*Prompt*
Copy each line of the data that has "moved" in it.

▬▬▬▬▬▬

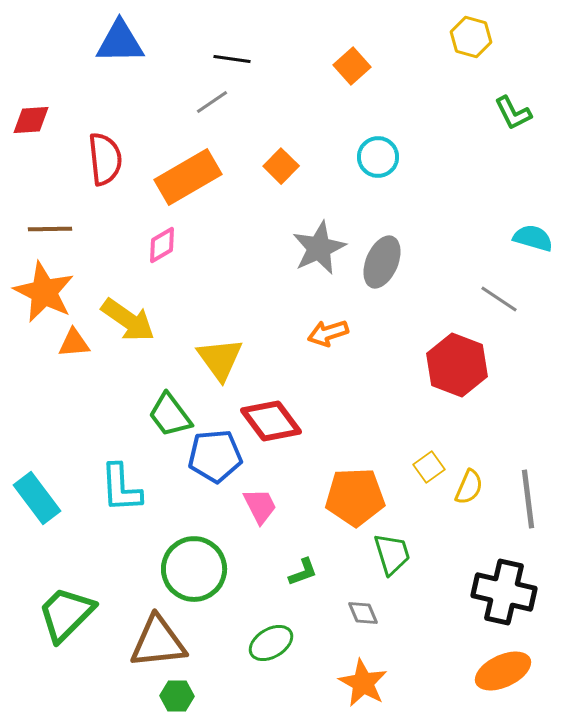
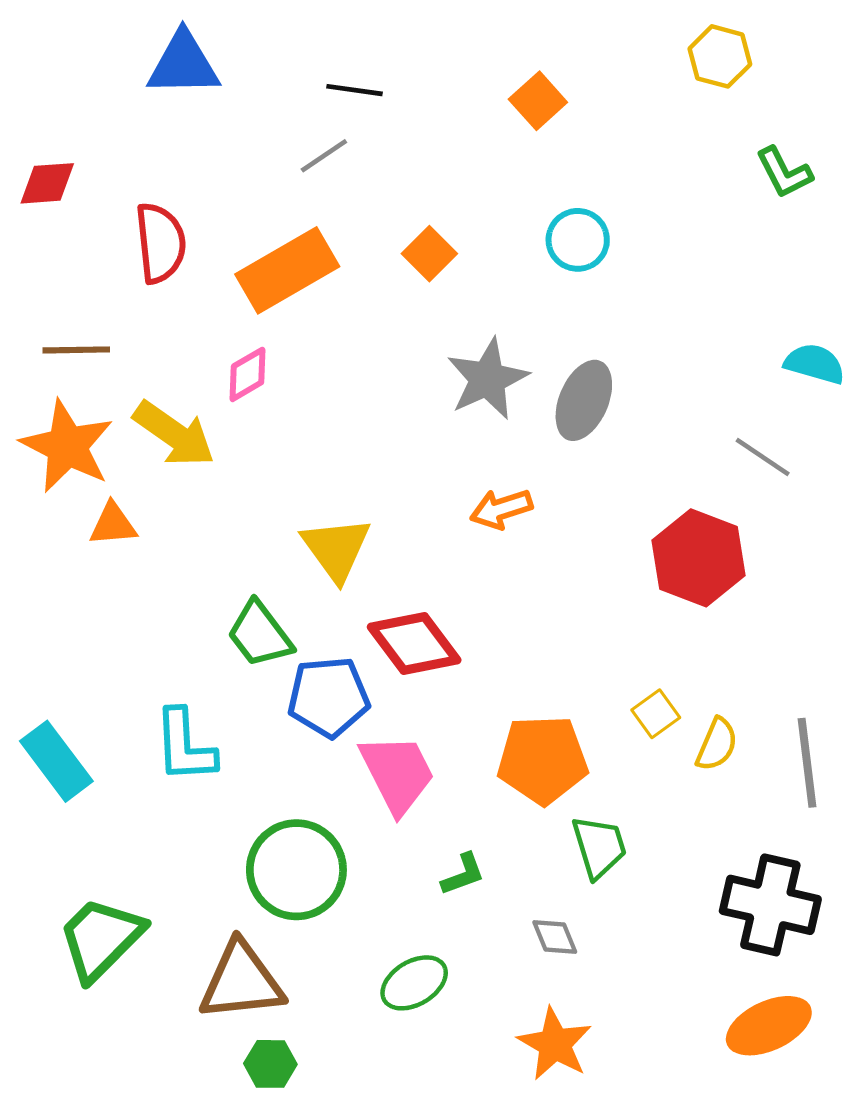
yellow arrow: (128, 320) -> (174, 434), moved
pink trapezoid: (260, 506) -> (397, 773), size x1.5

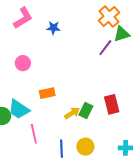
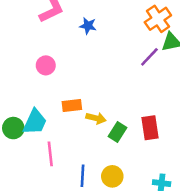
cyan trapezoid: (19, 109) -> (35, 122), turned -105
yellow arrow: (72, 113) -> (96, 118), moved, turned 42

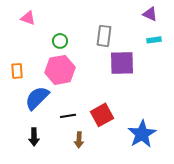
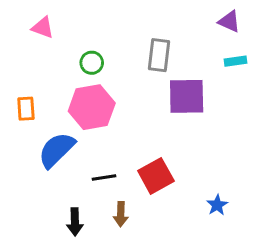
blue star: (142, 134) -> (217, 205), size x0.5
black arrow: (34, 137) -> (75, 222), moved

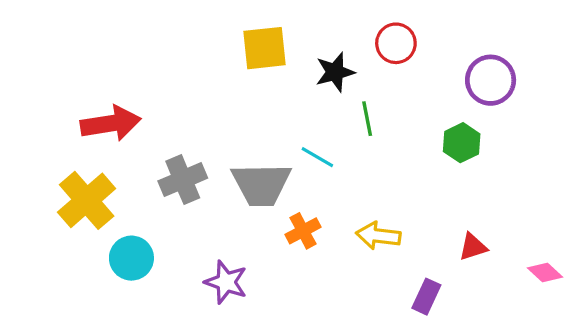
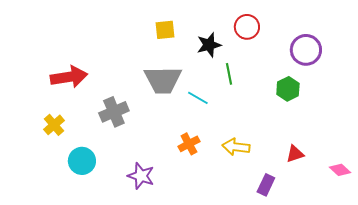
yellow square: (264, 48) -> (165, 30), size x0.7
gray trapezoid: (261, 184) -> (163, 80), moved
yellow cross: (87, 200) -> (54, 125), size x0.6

▬▬▬▬▬▬

*Written response*
yellow arrow: (128, 320) -> (174, 434), moved
yellow arrow: (72, 113) -> (96, 118), moved, turned 42
black arrow: (34, 137) -> (75, 222), moved
gray trapezoid: (261, 184) -> (163, 80), moved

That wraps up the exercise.